What you return must be every line below that includes the word "none".

== Segment start ==

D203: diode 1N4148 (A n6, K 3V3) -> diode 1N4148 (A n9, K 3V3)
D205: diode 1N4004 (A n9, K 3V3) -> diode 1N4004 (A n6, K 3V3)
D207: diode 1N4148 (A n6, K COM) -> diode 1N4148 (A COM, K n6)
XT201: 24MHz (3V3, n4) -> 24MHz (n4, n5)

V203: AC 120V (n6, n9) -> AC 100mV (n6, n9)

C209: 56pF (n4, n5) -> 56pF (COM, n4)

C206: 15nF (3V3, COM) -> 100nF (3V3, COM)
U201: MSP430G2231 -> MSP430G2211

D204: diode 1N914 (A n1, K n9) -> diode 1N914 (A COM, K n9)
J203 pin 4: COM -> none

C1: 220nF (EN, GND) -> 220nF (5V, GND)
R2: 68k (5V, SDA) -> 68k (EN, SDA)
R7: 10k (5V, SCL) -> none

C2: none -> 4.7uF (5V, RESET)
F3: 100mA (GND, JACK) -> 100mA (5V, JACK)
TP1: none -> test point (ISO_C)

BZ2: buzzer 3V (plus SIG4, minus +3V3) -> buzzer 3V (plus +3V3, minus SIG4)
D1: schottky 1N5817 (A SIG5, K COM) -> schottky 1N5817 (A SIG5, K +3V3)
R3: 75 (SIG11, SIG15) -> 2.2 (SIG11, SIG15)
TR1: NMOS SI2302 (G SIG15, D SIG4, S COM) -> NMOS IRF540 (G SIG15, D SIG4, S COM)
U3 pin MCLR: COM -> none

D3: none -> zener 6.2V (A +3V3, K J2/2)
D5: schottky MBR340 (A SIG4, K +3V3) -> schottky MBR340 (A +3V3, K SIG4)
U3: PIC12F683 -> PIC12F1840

== Segment end ==

WORKED SOLUTION -
J203 pin 4: COM -> none
R7: 10k (5V, SCL) -> none
C2: none -> 4.7uF (5V, RESET)
TP1: none -> test point (ISO_C)
U3 pin MCLR: COM -> none
D3: none -> zener 6.2V (A +3V3, K J2/2)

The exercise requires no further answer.